Records from a data collection:
····················

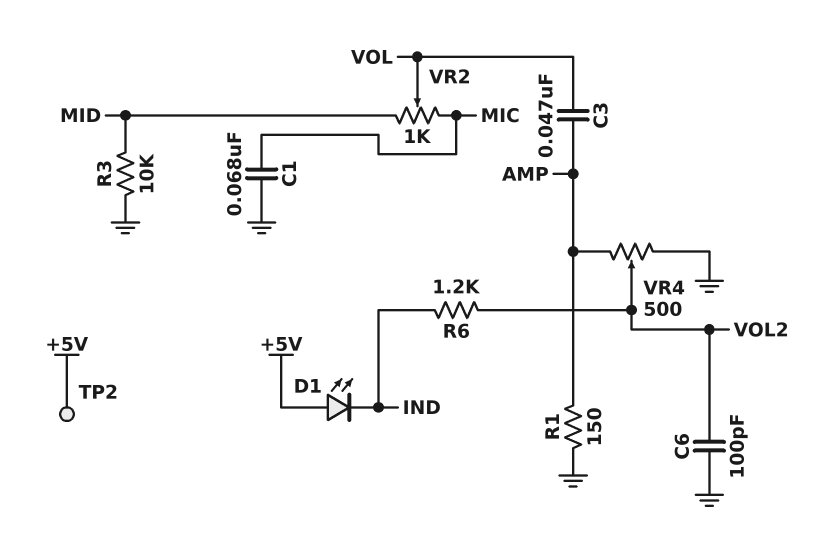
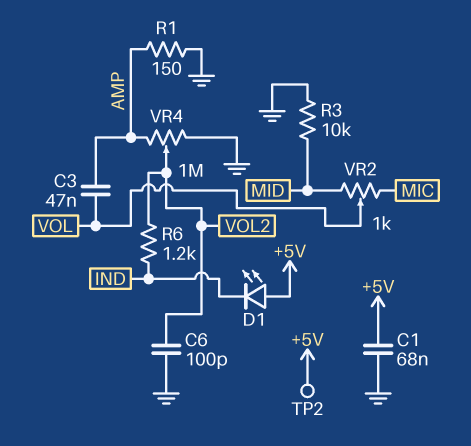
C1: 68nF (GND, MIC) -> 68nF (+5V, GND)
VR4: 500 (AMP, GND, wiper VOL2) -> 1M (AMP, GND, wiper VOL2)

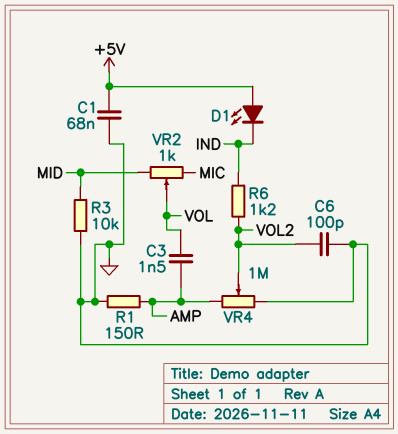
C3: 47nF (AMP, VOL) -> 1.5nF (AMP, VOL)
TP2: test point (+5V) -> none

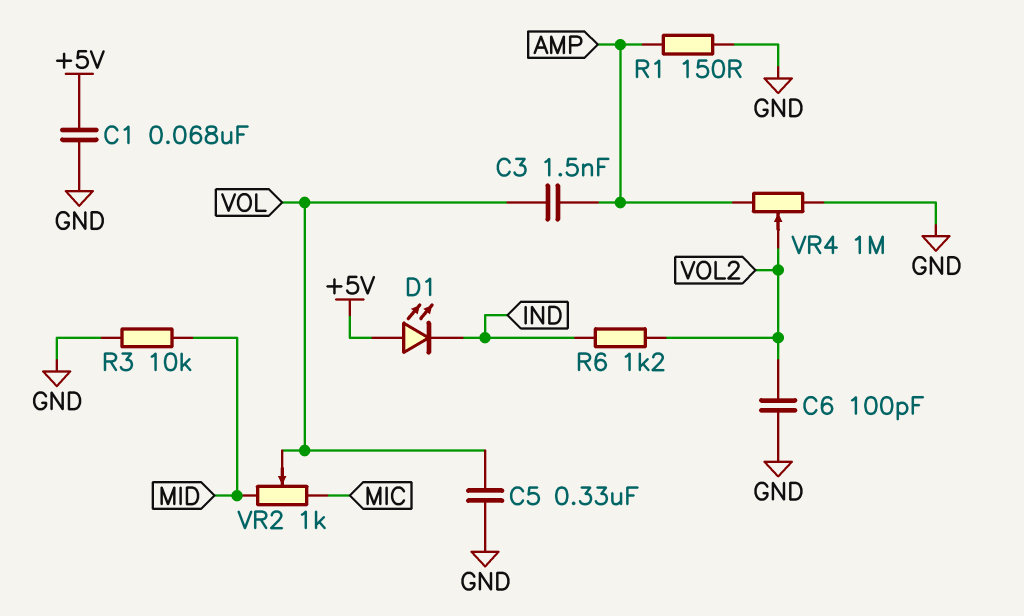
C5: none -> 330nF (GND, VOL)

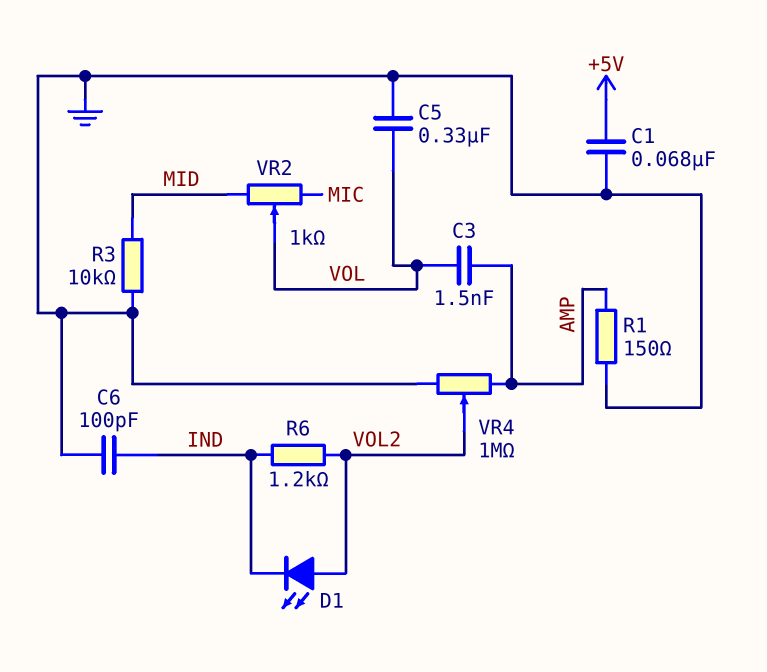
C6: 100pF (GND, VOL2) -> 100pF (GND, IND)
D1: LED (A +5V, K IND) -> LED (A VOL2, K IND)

····················

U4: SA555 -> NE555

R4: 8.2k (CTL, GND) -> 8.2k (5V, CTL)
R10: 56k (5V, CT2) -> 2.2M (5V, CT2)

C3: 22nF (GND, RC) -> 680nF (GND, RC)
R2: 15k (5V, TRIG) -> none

····················

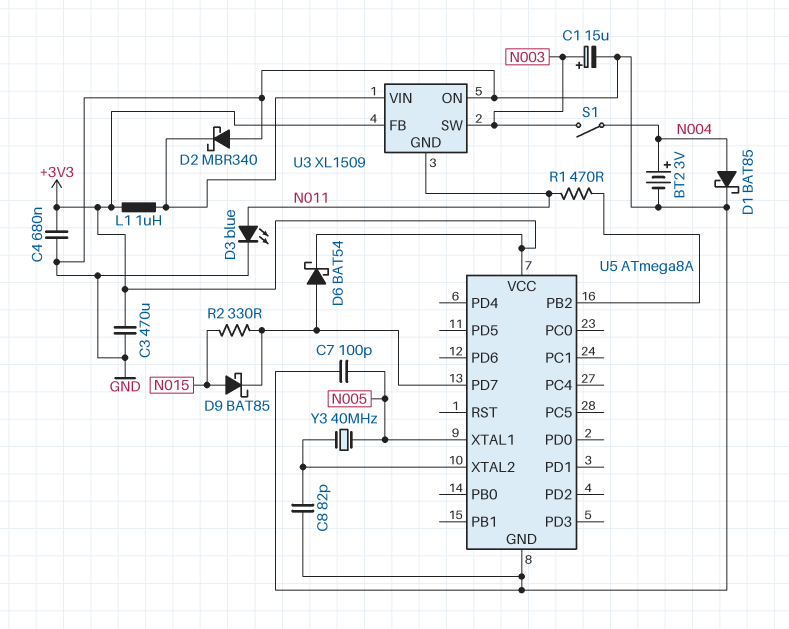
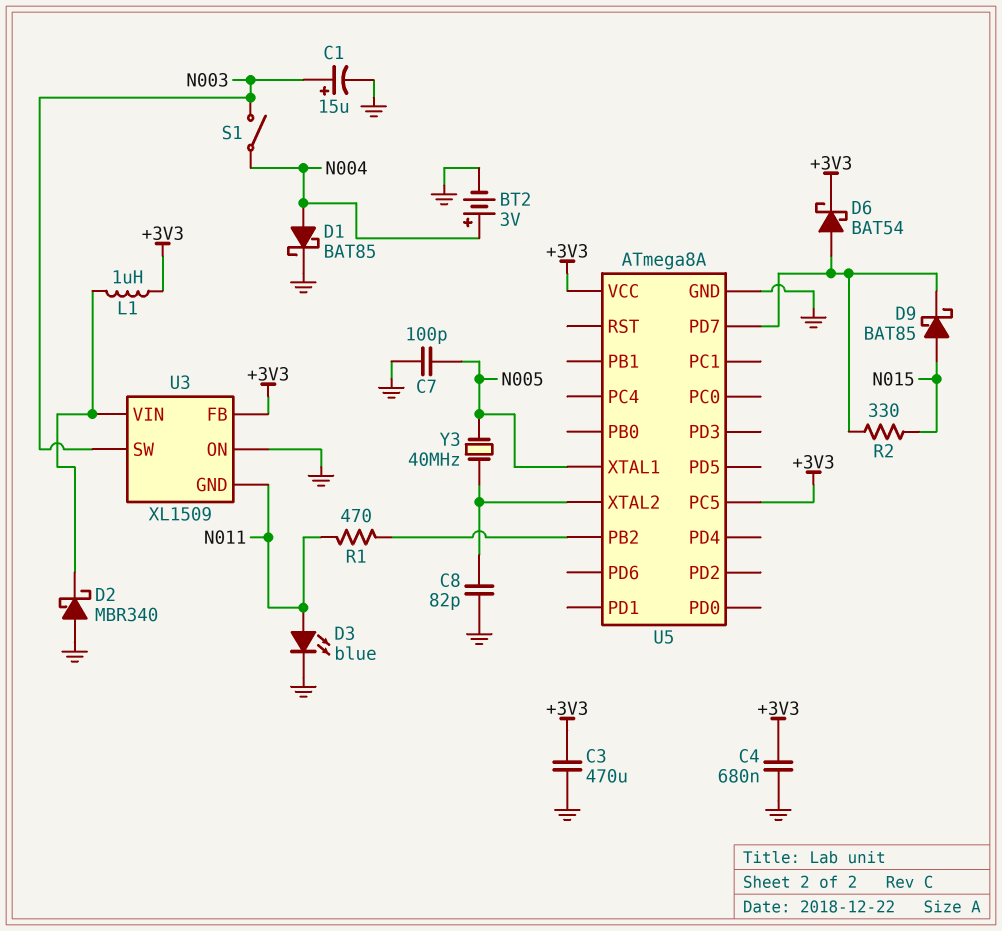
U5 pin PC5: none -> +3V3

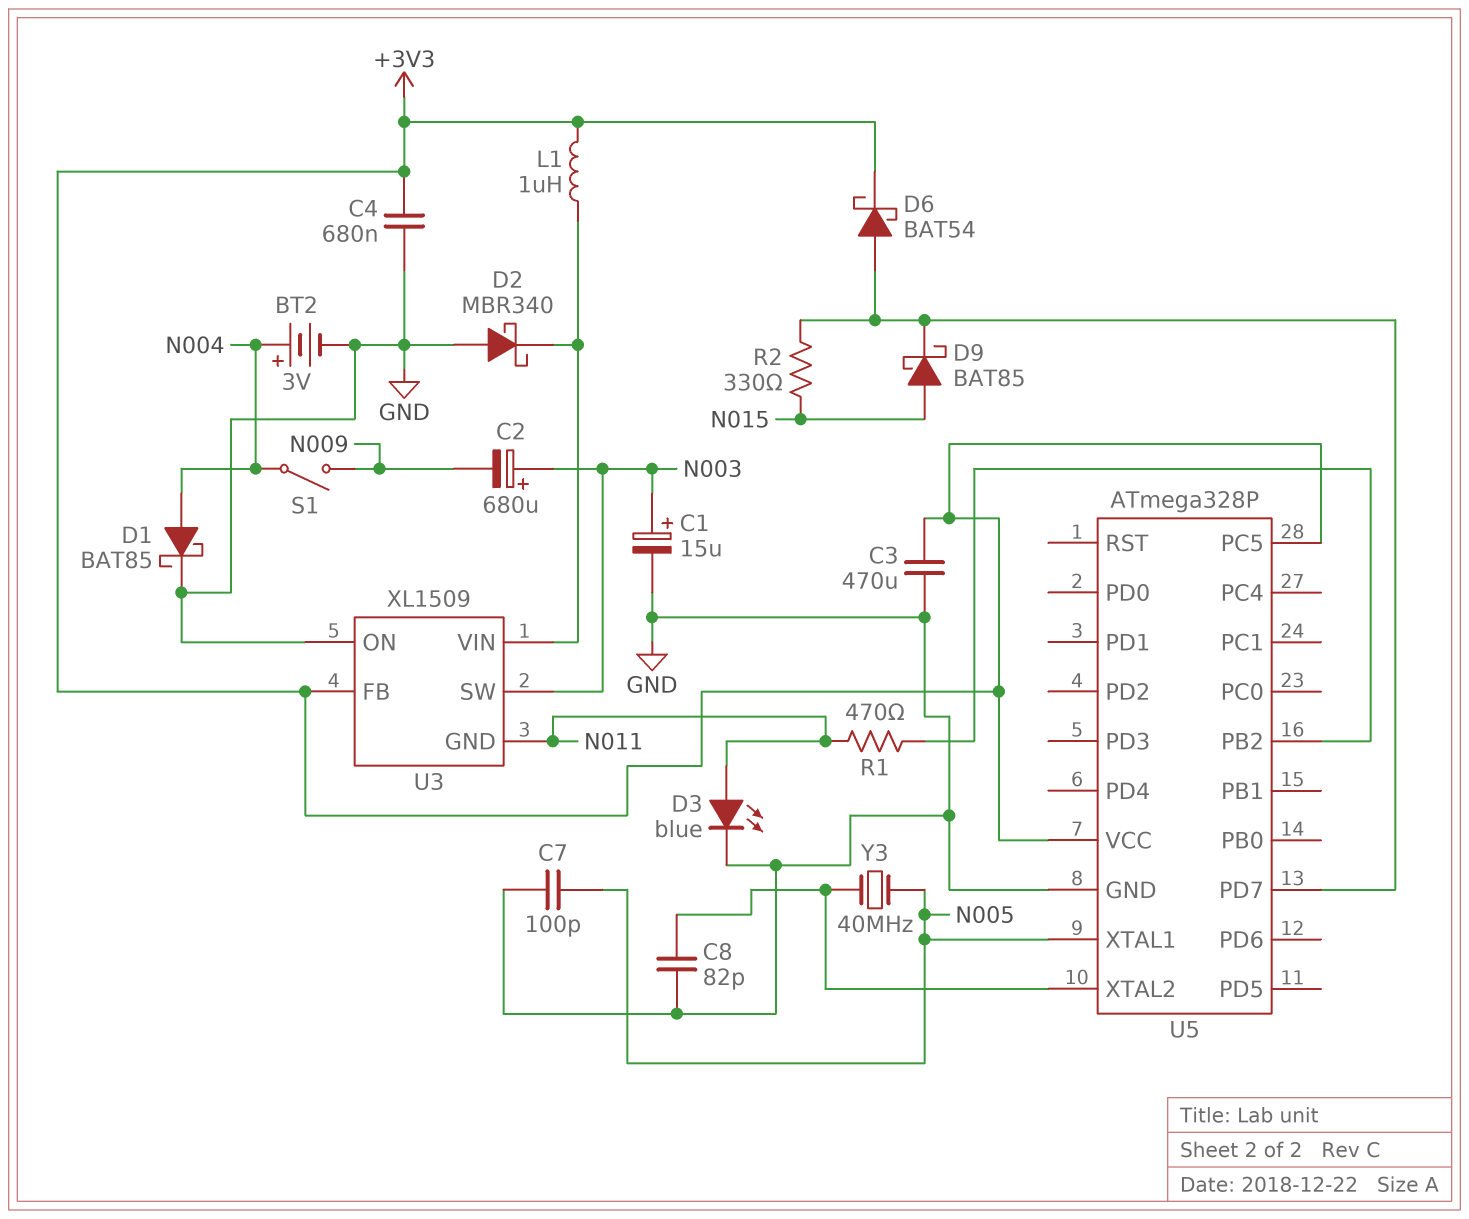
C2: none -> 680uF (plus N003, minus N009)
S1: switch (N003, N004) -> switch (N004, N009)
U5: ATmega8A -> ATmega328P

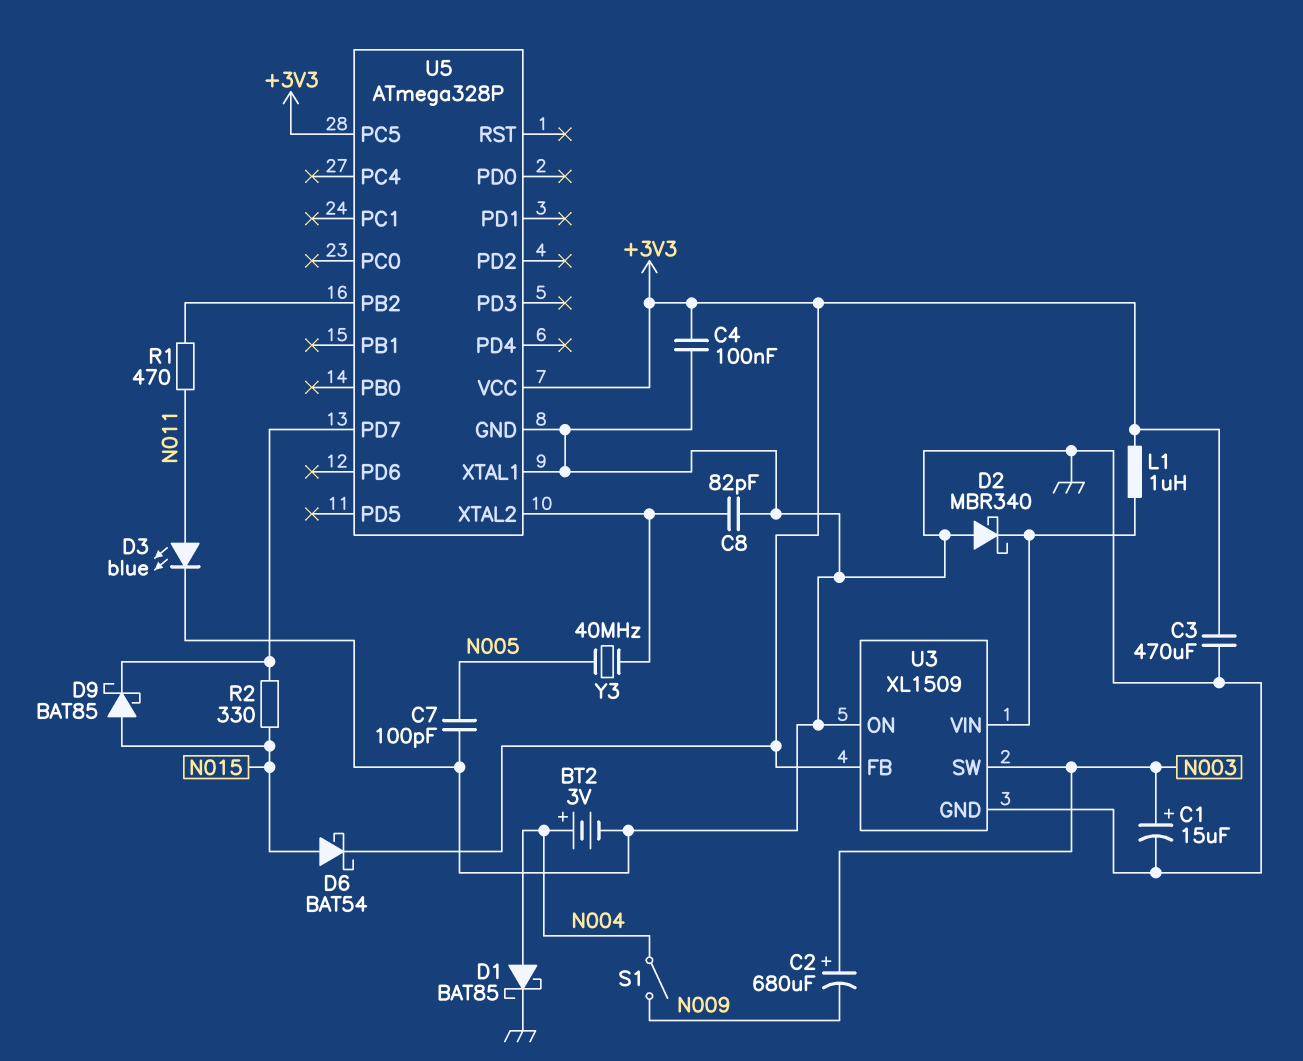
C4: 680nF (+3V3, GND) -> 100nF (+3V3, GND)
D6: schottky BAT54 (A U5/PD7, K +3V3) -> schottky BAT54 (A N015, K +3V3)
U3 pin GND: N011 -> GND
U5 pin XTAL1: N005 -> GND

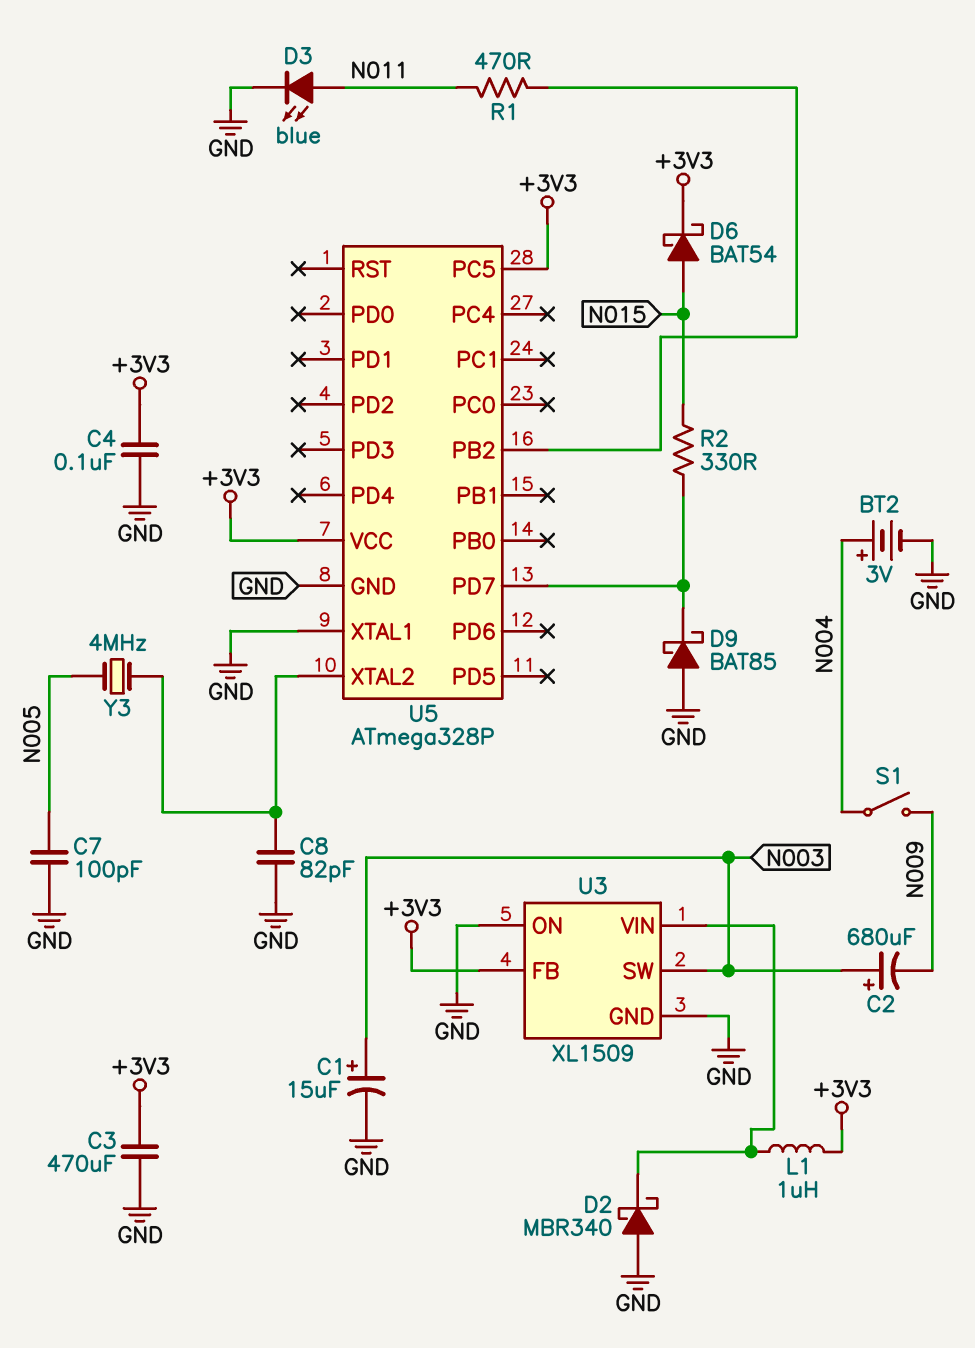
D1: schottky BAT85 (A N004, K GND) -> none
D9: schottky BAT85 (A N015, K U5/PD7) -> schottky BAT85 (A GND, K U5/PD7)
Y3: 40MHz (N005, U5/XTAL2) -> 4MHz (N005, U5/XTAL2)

····················

■ **Your objective**:
Among the entries above, copy exactly only the lines starting with the one containing "D1: schottky BAT85 (A N004, K GND) -> none" and going through the one containing "Y3: 40MHz (N005, U5/XTAL2)", both ends included.

■ **Result**:
D1: schottky BAT85 (A N004, K GND) -> none
D9: schottky BAT85 (A N015, K U5/PD7) -> schottky BAT85 (A GND, K U5/PD7)
Y3: 40MHz (N005, U5/XTAL2) -> 4MHz (N005, U5/XTAL2)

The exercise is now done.